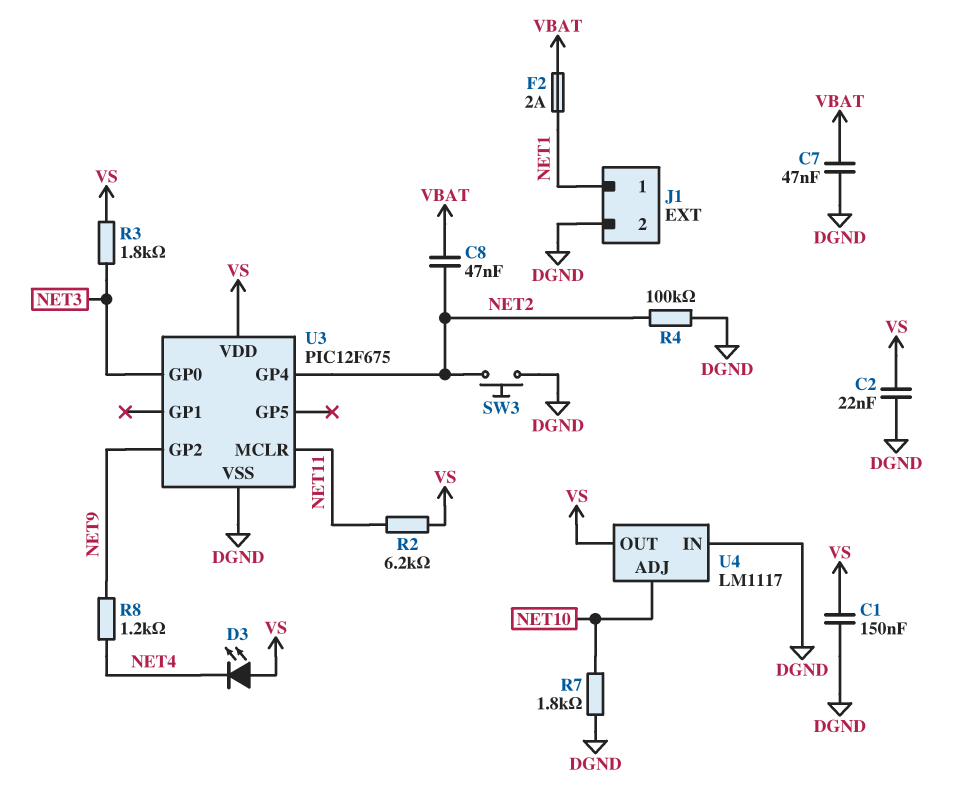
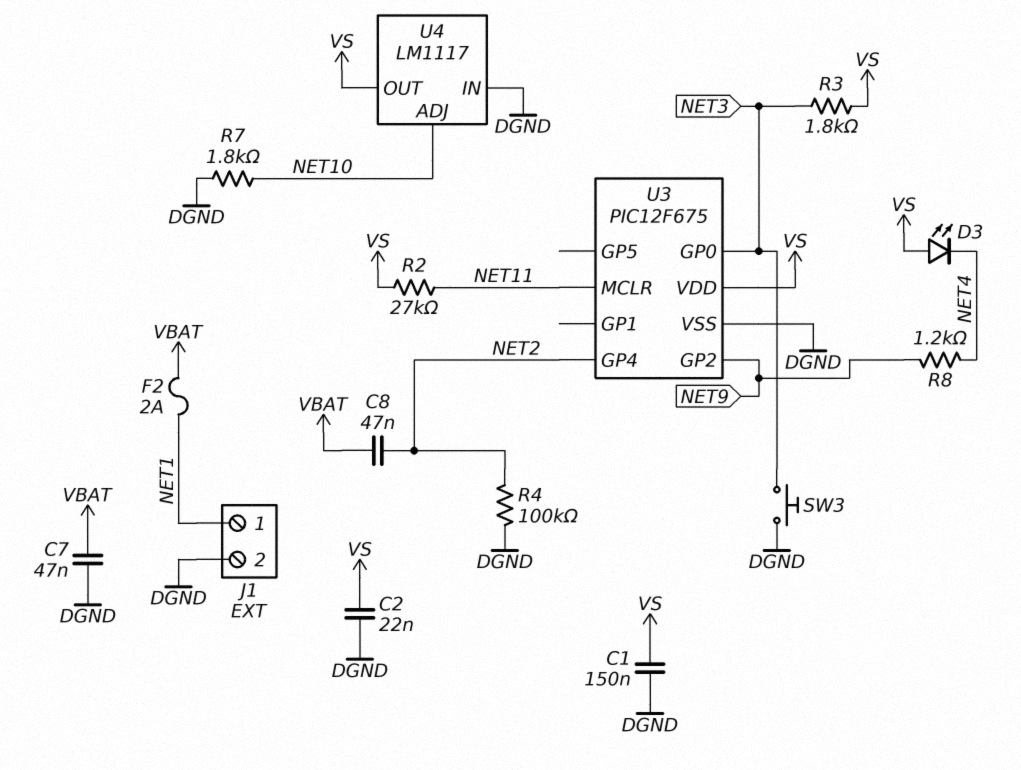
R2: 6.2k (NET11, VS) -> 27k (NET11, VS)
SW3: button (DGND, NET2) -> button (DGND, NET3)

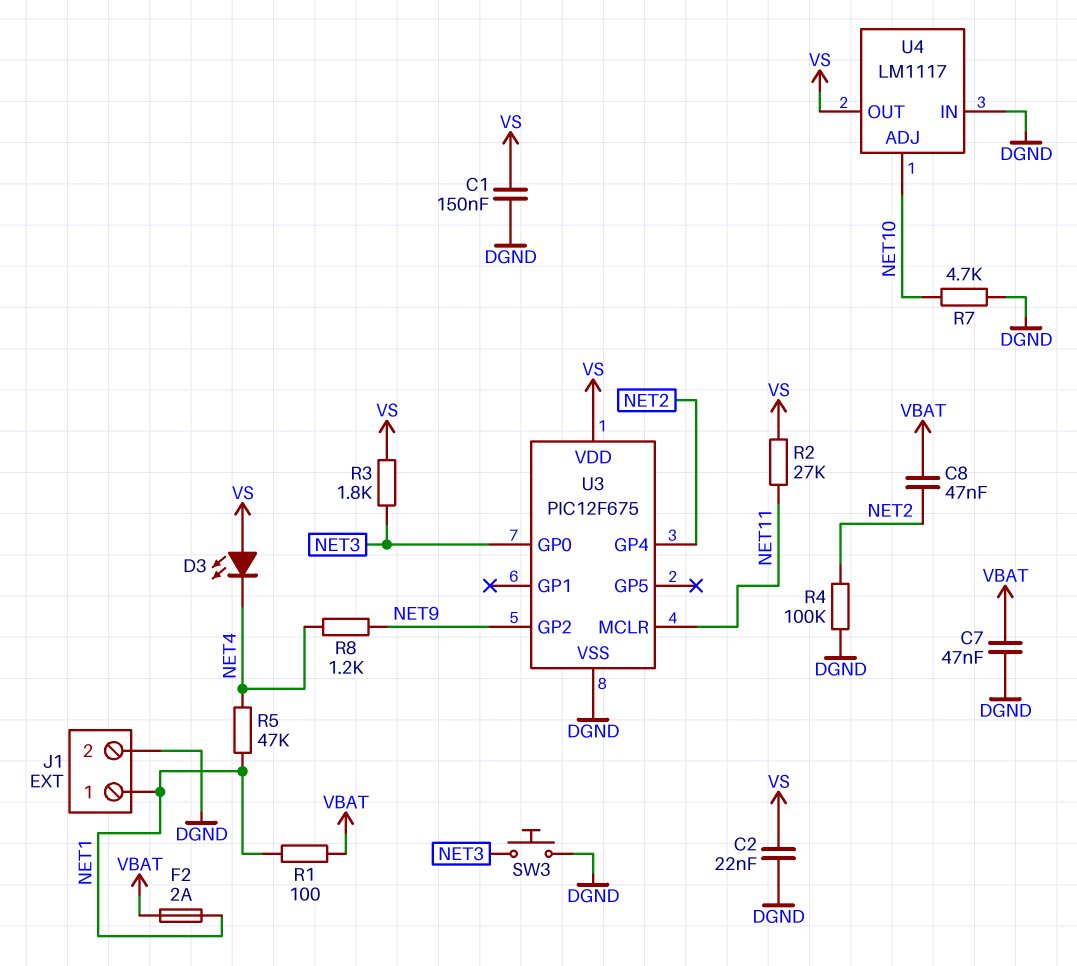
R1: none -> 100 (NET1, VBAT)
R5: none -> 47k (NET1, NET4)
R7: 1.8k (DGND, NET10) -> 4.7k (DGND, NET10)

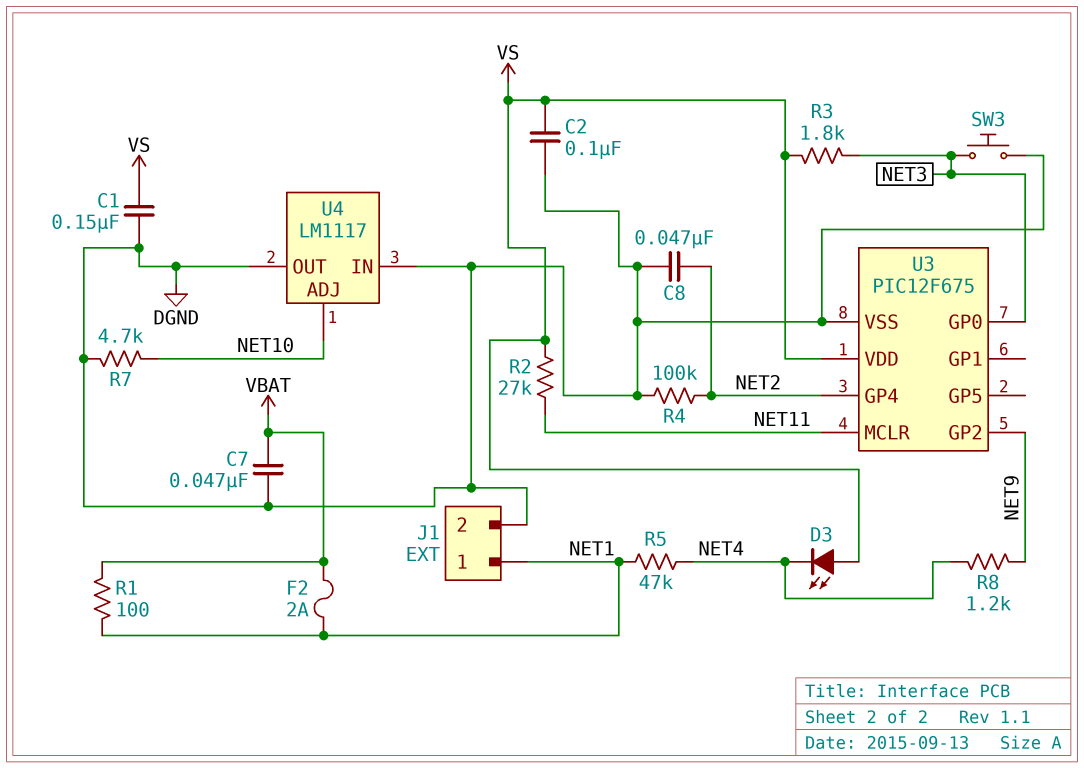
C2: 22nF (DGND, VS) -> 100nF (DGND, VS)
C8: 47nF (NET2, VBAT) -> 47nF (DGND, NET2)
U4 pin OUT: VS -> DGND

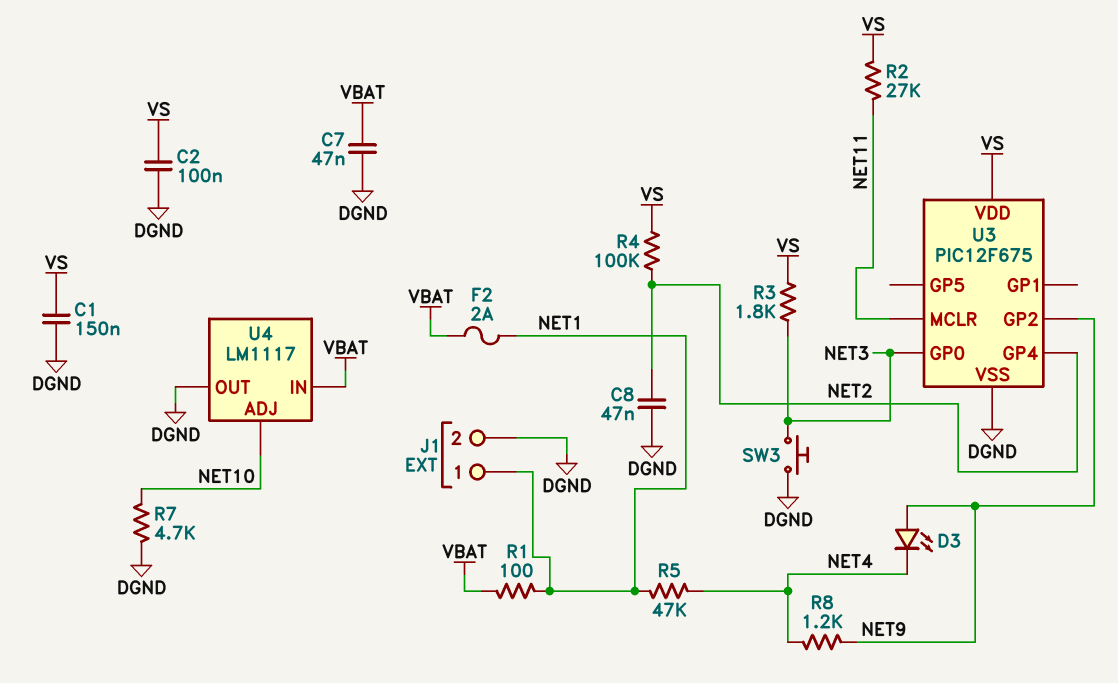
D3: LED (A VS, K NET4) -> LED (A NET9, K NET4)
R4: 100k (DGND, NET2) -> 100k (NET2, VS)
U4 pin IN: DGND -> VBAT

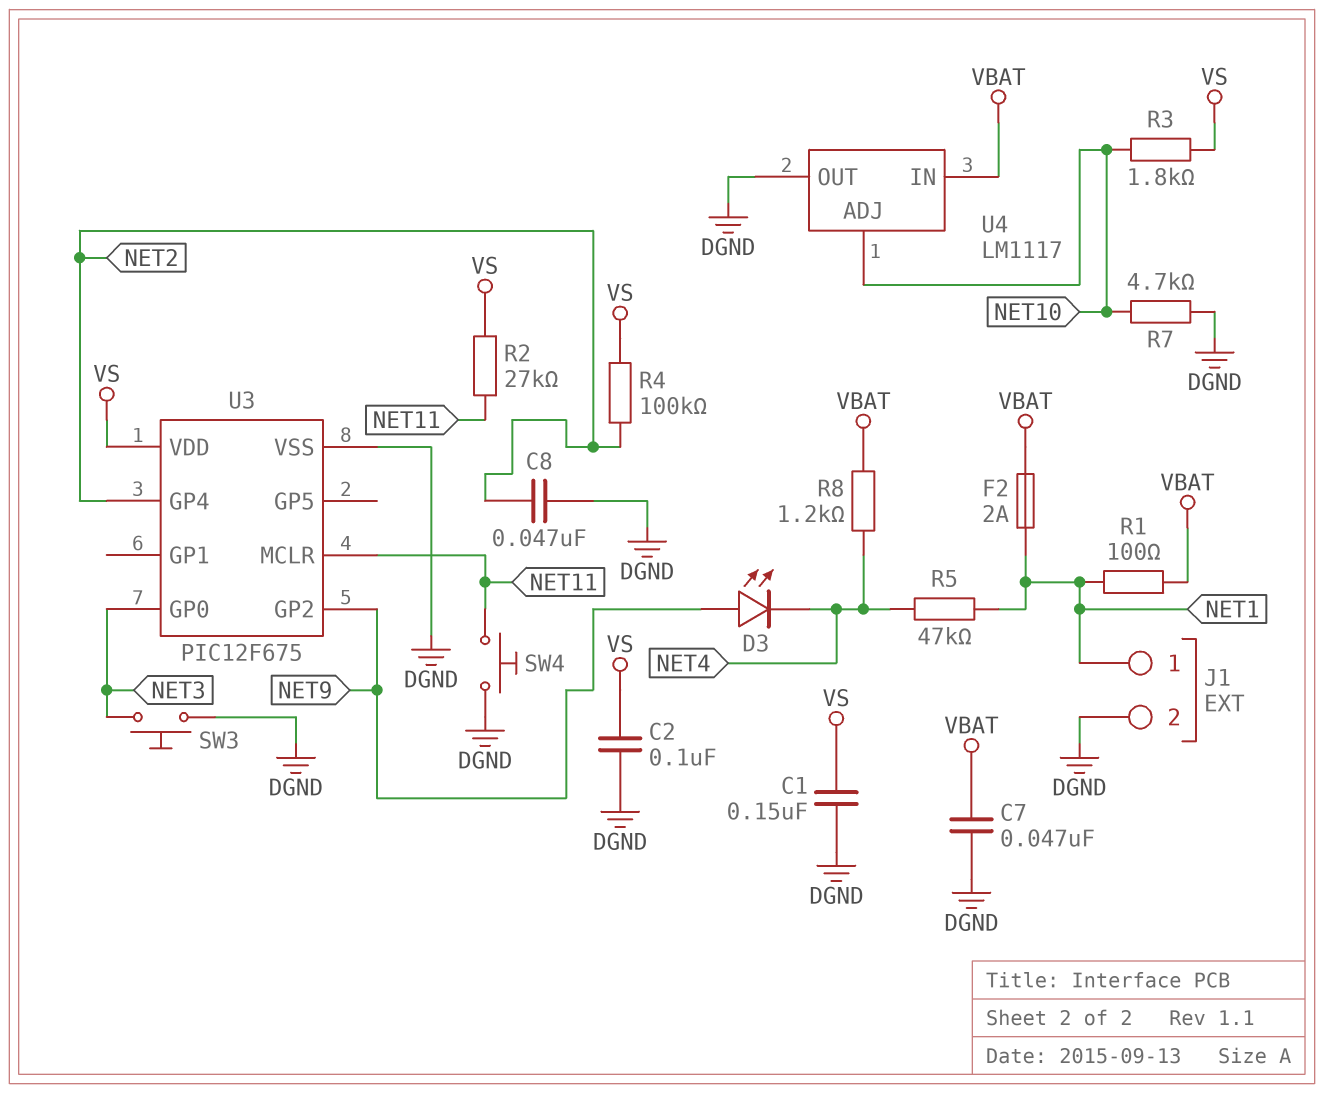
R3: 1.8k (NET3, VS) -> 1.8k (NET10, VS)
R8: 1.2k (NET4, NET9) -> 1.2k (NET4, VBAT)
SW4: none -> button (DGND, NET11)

→ Exercise prompt:
With the pictures dropped, give every entry above again exactly.

→ Response to this exercise:
R2: 6.2k (NET11, VS) -> 27k (NET11, VS)
SW3: button (DGND, NET2) -> button (DGND, NET3)

R1: none -> 100 (NET1, VBAT)
R5: none -> 47k (NET1, NET4)
R7: 1.8k (DGND, NET10) -> 4.7k (DGND, NET10)

C2: 22nF (DGND, VS) -> 100nF (DGND, VS)
C8: 47nF (NET2, VBAT) -> 47nF (DGND, NET2)
U4 pin OUT: VS -> DGND

D3: LED (A VS, K NET4) -> LED (A NET9, K NET4)
R4: 100k (DGND, NET2) -> 100k (NET2, VS)
U4 pin IN: DGND -> VBAT

R3: 1.8k (NET3, VS) -> 1.8k (NET10, VS)
R8: 1.2k (NET4, NET9) -> 1.2k (NET4, VBAT)
SW4: none -> button (DGND, NET11)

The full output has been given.